> [RECORDS SHOWN]
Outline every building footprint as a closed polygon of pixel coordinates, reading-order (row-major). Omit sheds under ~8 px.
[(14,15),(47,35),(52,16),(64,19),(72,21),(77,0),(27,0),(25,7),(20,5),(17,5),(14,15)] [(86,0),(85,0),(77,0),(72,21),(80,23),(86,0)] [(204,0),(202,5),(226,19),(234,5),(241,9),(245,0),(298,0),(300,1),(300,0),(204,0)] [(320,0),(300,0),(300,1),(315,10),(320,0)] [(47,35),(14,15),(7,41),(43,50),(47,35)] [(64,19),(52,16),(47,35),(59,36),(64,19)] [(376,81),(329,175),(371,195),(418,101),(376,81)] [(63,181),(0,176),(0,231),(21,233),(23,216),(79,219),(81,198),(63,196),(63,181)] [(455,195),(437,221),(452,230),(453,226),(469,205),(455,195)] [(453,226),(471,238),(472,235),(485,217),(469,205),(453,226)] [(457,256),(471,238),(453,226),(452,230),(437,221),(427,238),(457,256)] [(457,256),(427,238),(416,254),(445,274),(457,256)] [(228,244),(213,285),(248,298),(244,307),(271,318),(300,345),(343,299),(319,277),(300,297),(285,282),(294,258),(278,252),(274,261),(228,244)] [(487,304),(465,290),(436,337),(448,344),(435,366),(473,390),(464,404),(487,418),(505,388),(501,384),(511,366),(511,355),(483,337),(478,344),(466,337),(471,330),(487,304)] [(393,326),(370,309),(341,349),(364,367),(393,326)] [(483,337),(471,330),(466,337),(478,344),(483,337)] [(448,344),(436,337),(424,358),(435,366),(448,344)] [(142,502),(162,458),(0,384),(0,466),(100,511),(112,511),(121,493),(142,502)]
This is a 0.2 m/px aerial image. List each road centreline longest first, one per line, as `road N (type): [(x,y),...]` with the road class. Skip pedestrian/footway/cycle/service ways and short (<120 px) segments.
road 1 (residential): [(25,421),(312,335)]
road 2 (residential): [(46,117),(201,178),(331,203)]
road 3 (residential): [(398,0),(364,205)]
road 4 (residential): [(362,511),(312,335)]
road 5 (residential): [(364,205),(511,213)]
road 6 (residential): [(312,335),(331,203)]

> [WORK TO DO] Can you transcribe the items exactly, starting at the line that contains "This is a 0.2" and ending at the final line of the items?

> [EXERCISE OUTPUT]
This is a 0.2 m/px aerial image. List each road centreline longest first, one per line, as `road N (type): [(x,y),...]` with the road class. Skip pedestrian/footway/cycle/service ways and short (<120 px) segments.
road 1 (residential): [(25,421),(312,335)]
road 2 (residential): [(46,117),(201,178),(331,203)]
road 3 (residential): [(398,0),(364,205)]
road 4 (residential): [(362,511),(312,335)]
road 5 (residential): [(364,205),(511,213)]
road 6 (residential): [(312,335),(331,203)]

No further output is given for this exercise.